What to produce: Below are some records. Retype exactly the lines from the one containing "[(102,445),(95,479),(119,484),(127,450),(102,445)]" through the one containing "[(229,589),(239,550),(208,543),(200,583),(229,589)]", both included, skipping every picture.

(Supplied records Opens)

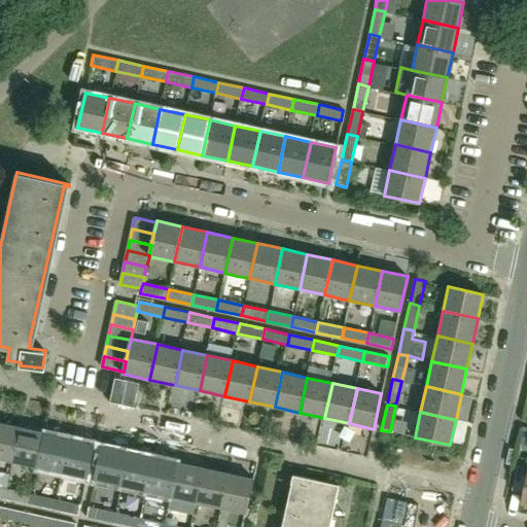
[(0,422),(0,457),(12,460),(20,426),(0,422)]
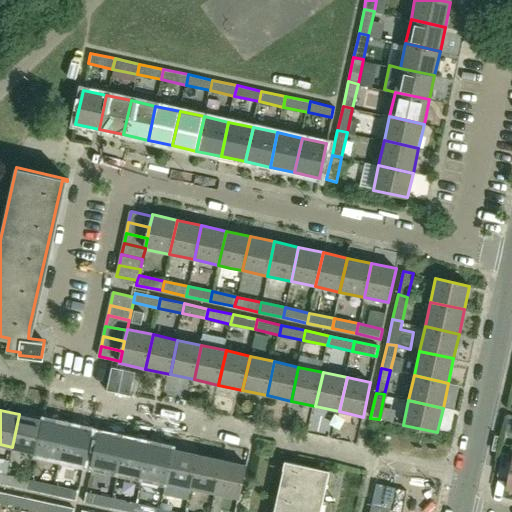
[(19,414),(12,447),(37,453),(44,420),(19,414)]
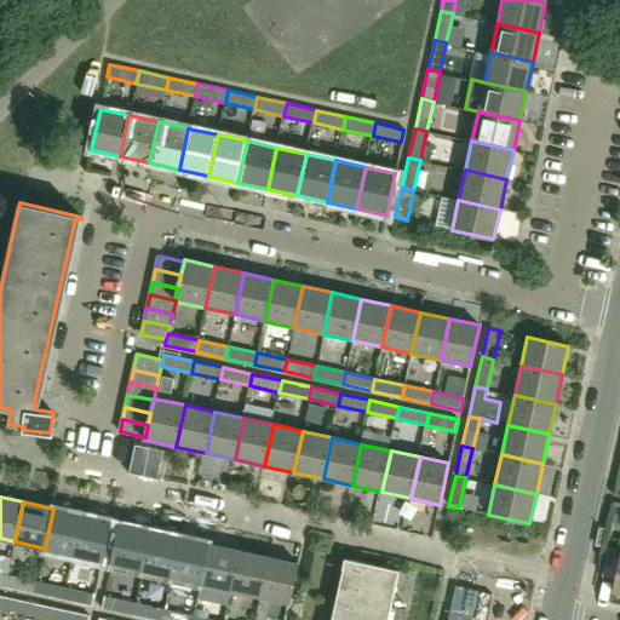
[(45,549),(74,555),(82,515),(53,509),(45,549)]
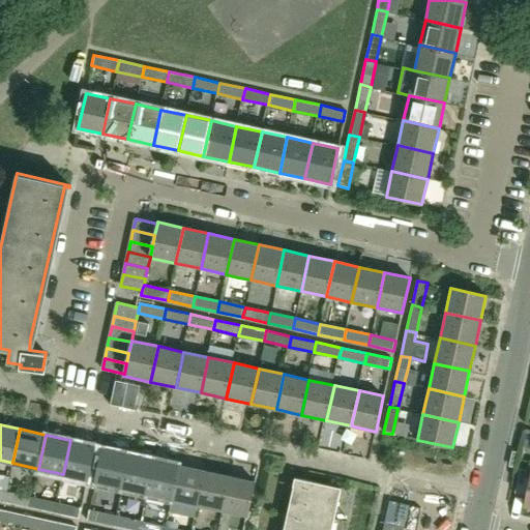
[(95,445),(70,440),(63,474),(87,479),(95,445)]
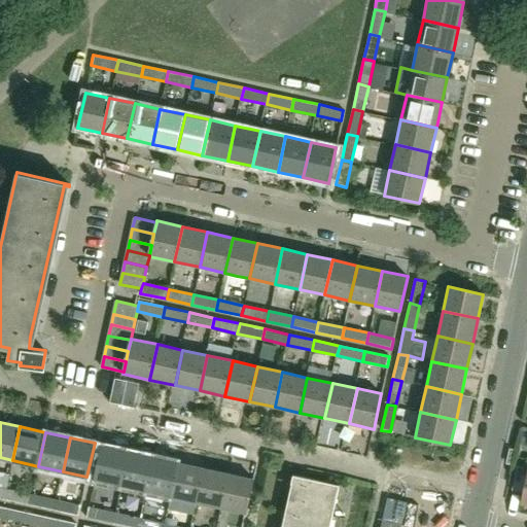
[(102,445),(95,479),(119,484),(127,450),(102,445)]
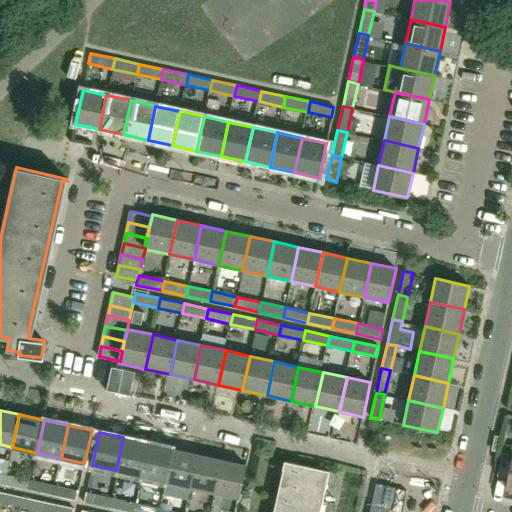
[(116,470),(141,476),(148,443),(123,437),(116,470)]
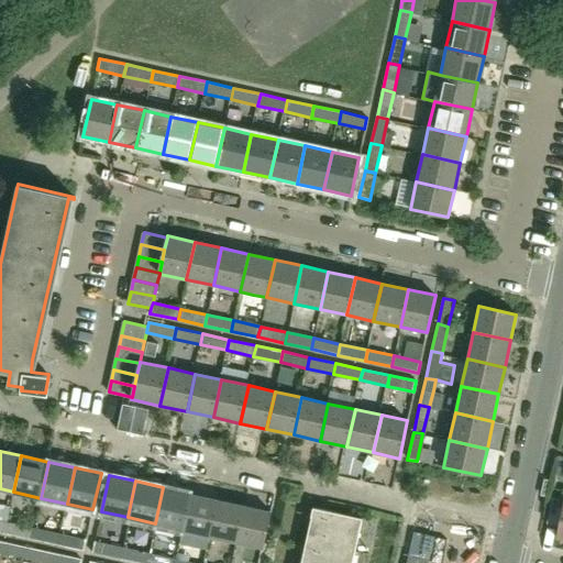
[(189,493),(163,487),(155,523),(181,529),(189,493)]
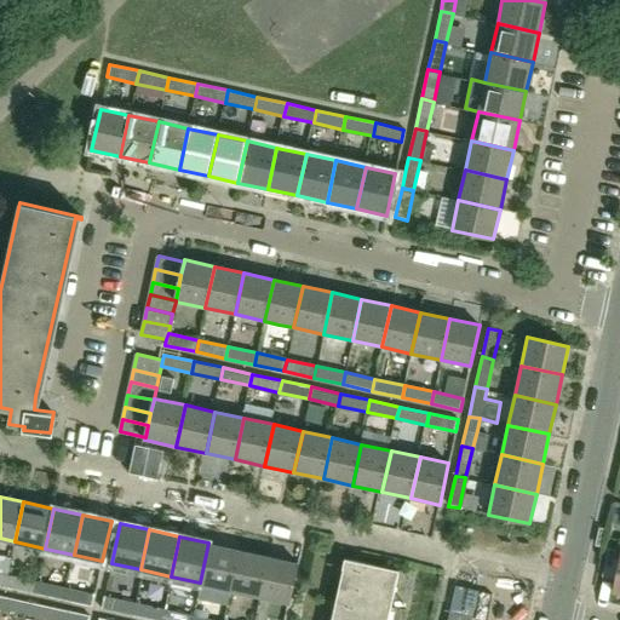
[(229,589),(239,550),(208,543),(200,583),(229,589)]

(Supplied records Closes)
(Supplied records Opens)

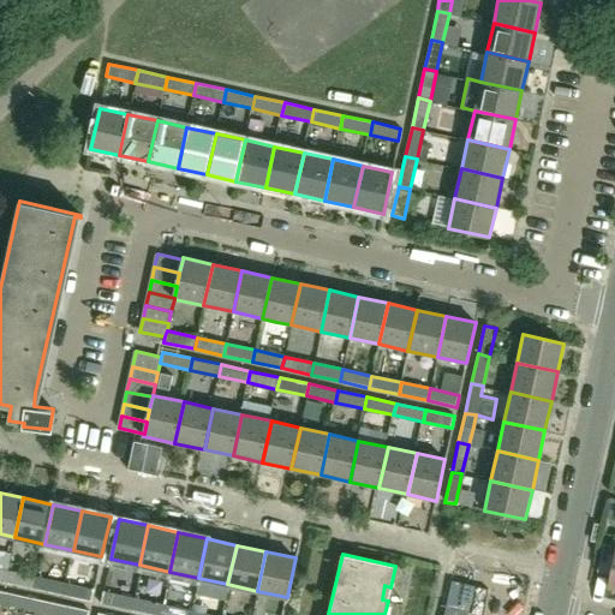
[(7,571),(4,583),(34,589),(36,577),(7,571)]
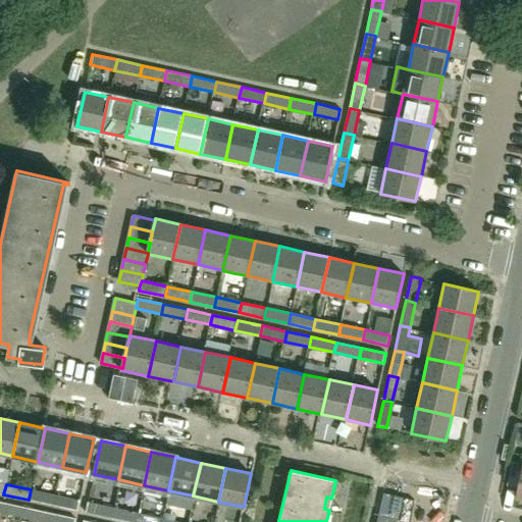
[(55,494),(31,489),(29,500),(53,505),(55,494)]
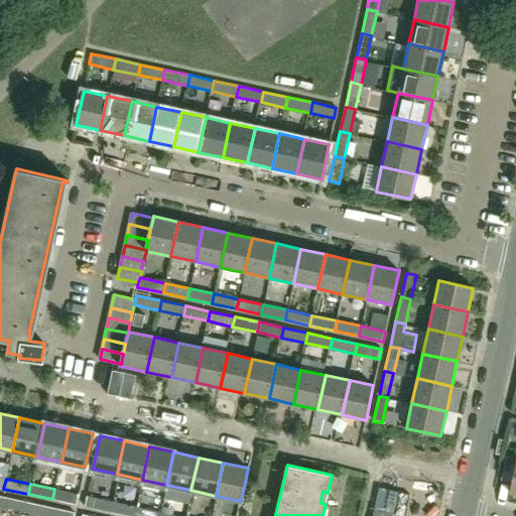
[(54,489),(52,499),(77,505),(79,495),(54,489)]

(Supplied records Closes)

Written solution:
[(102,445),(95,479),(119,484),(127,450),(102,445)]
[(116,470),(141,476),(148,443),(123,437),(116,470)]
[(189,493),(163,487),(155,523),(181,529),(189,493)]
[(229,589),(239,550),(208,543),(200,583),(229,589)]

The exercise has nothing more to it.